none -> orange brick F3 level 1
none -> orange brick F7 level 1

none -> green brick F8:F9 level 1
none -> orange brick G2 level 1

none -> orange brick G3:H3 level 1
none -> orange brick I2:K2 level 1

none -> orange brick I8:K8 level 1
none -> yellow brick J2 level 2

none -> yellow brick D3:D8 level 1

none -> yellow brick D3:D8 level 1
* * *
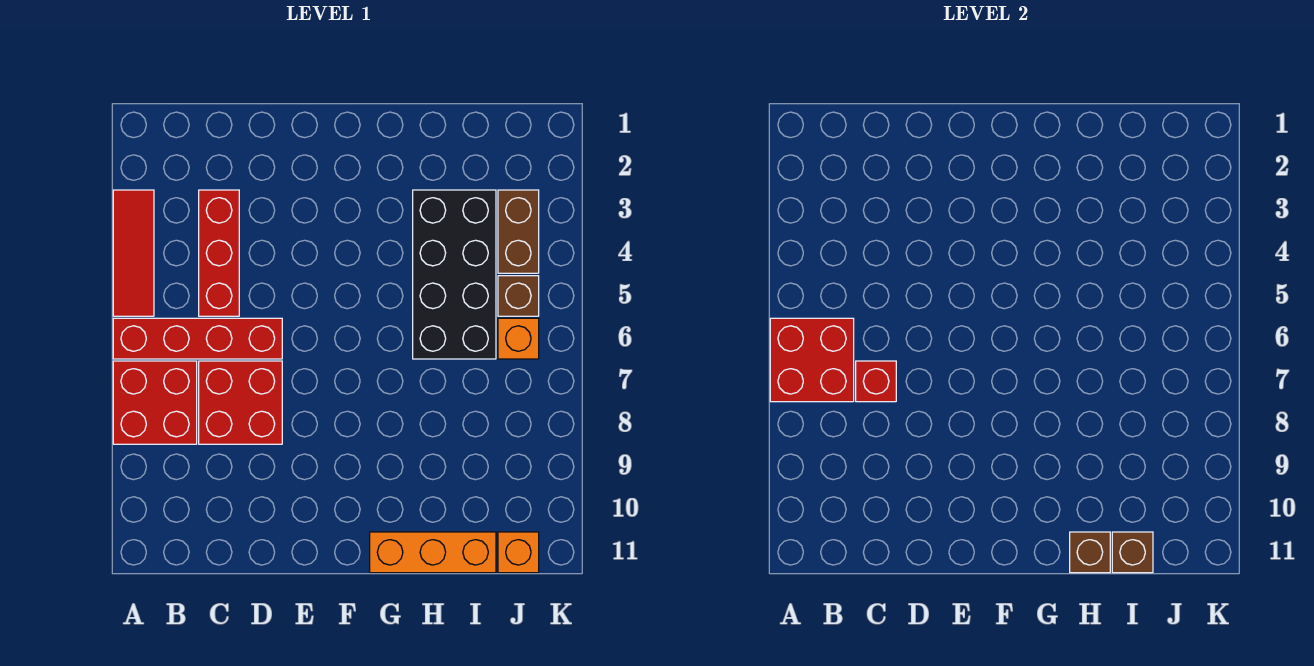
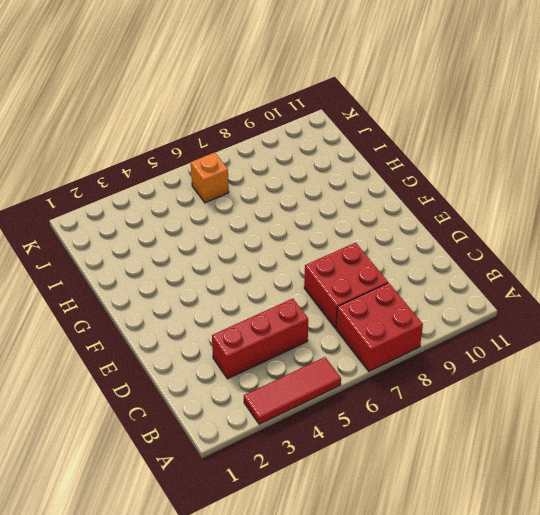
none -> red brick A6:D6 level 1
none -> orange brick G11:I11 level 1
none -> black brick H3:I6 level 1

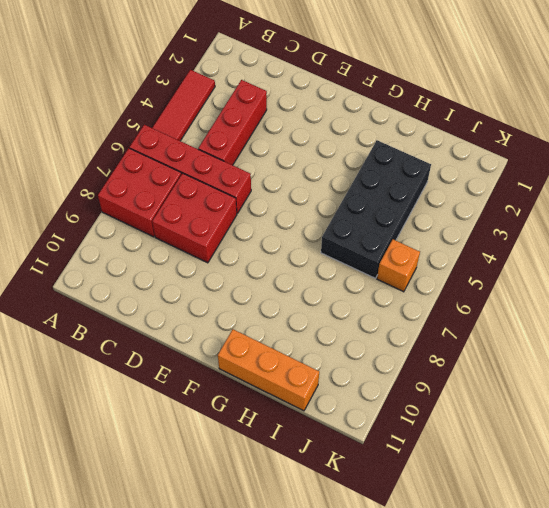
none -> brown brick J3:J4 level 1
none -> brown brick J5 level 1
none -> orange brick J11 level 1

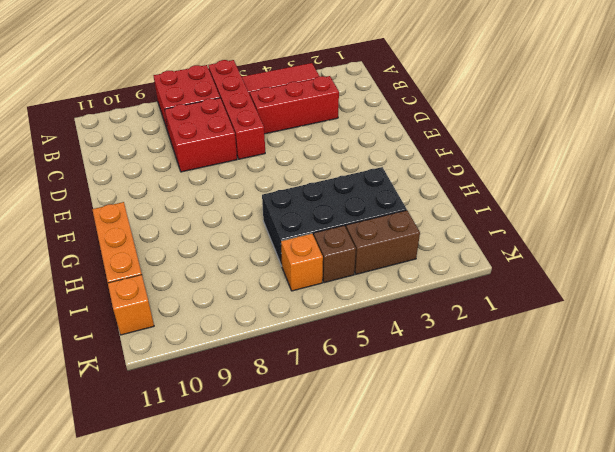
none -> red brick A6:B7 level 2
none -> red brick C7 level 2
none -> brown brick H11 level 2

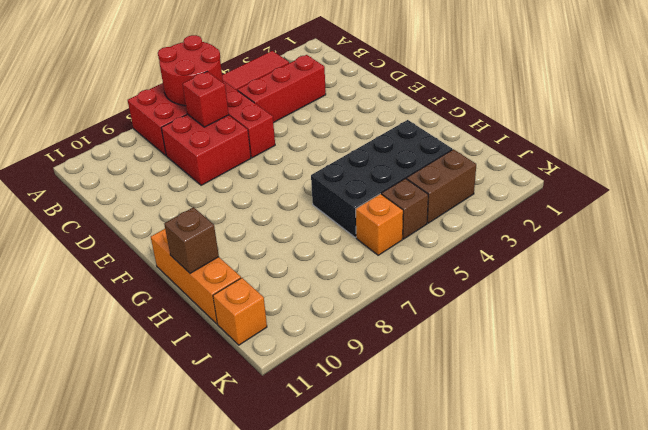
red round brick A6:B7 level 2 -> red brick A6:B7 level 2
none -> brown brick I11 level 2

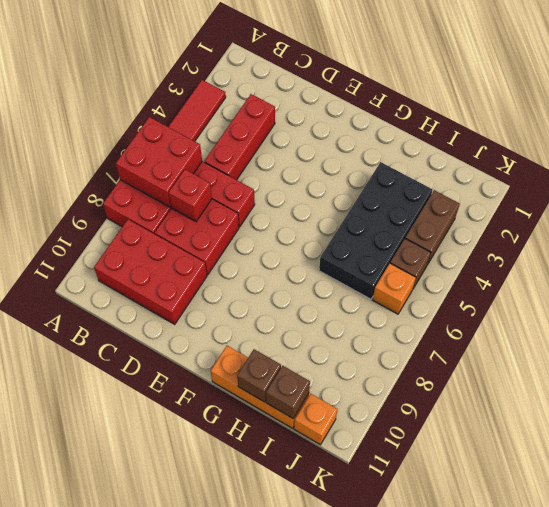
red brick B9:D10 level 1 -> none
---
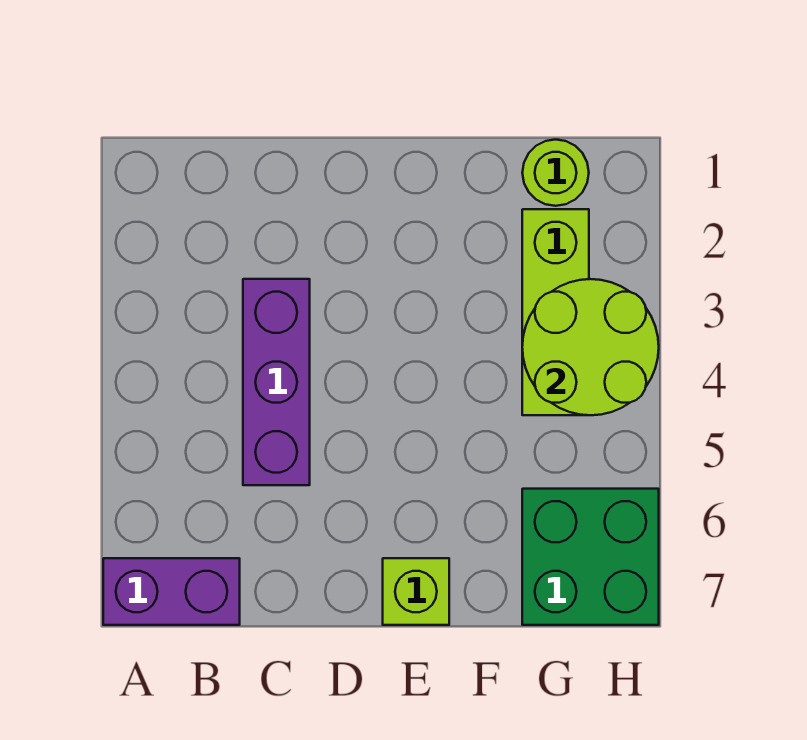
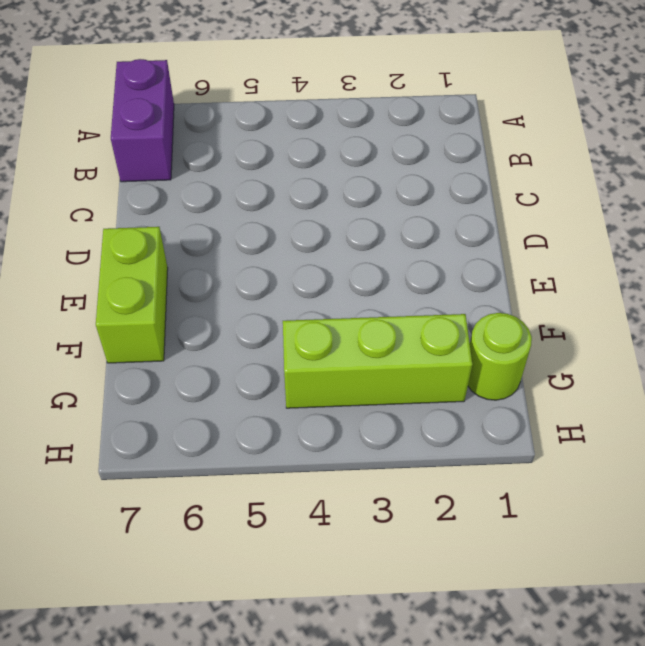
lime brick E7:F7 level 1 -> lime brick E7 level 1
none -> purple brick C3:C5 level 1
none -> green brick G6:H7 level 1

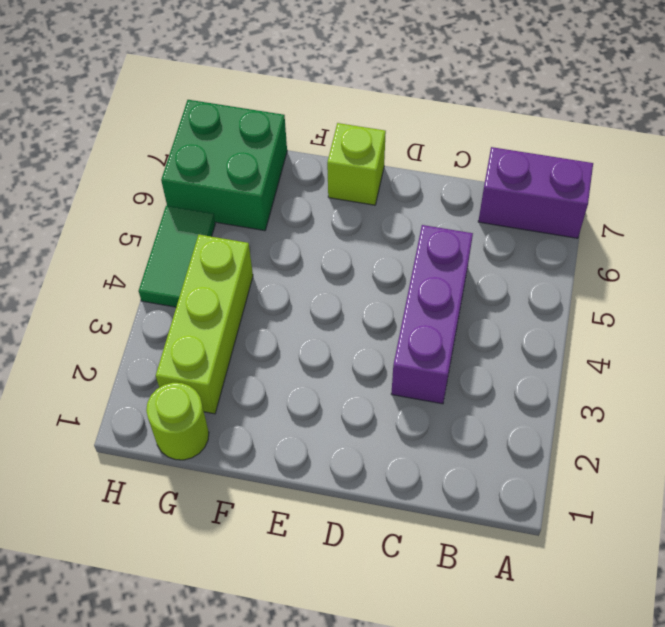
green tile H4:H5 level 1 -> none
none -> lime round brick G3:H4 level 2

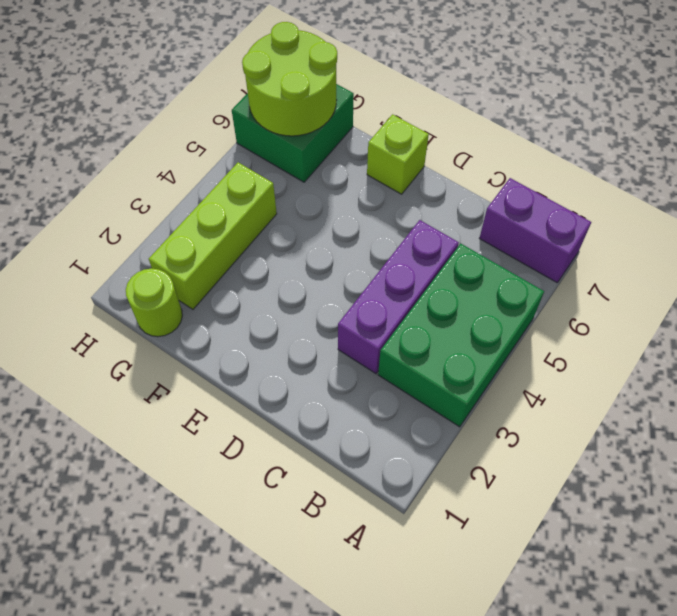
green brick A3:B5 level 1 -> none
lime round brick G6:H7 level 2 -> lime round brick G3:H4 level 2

Instructions to follow
The lines to copy are those above that contain "round".

Answer to the exercise
red round brick A6:B7 level 2 -> red brick A6:B7 level 2
none -> lime round brick G3:H4 level 2
lime round brick G6:H7 level 2 -> lime round brick G3:H4 level 2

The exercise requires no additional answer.